======== The data

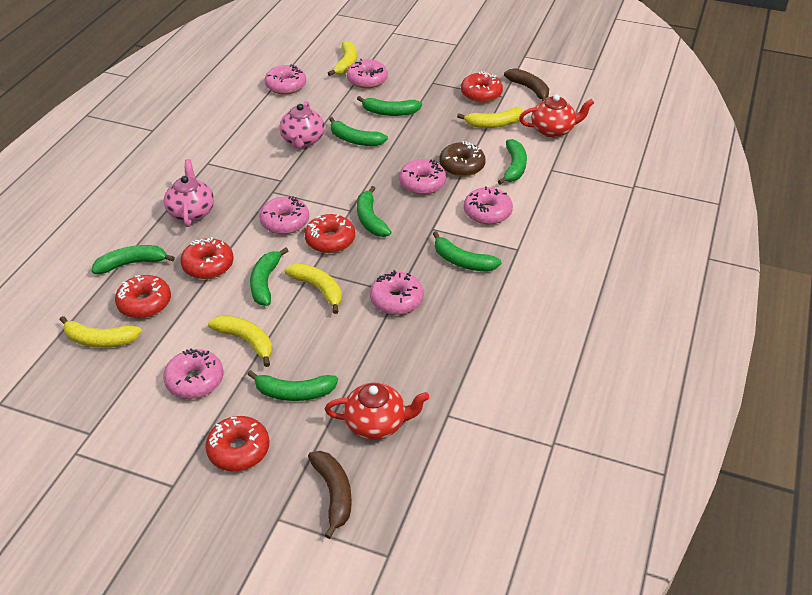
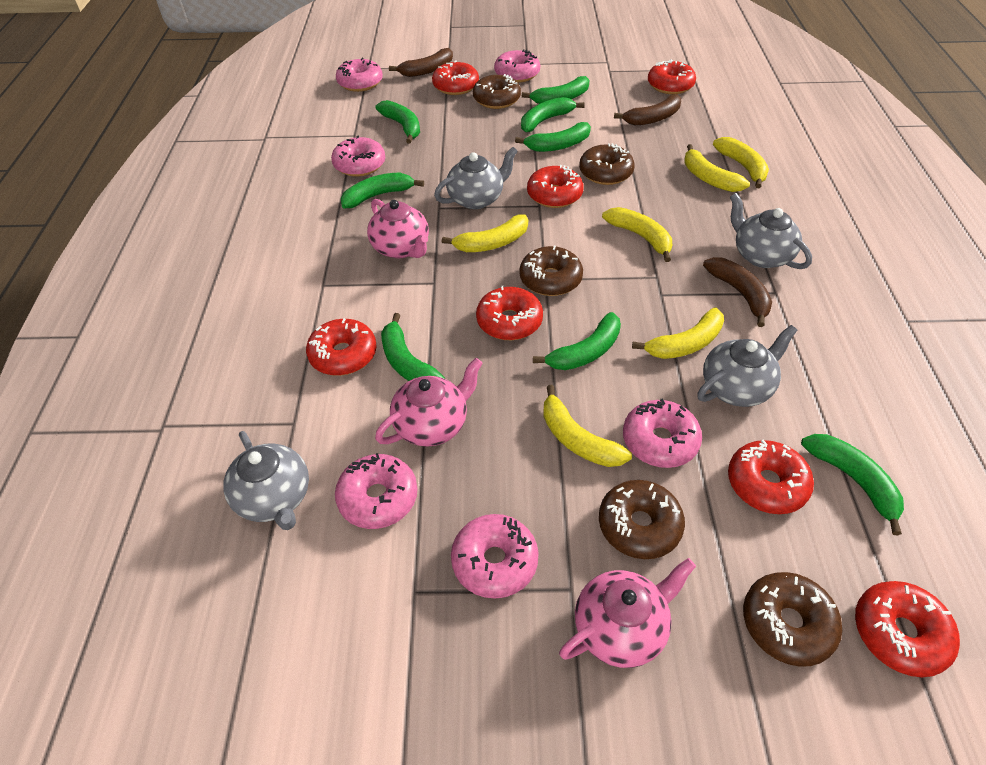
brown banana: 2 -> 3
brown donut: 1 -> 5
grey teapot: 0 -> 4
pink donut: 7 -> 6
pink teapot: 2 -> 3
red donut: 5 -> 7
red teapot: 2 -> 0
yellow banana: 5 -> 6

================

• Work to complete
When copying the entries, drop the images and keep every line exact.

• Response for this exercise
brown banana: 2 -> 3
brown donut: 1 -> 5
grey teapot: 0 -> 4
pink donut: 7 -> 6
pink teapot: 2 -> 3
red donut: 5 -> 7
red teapot: 2 -> 0
yellow banana: 5 -> 6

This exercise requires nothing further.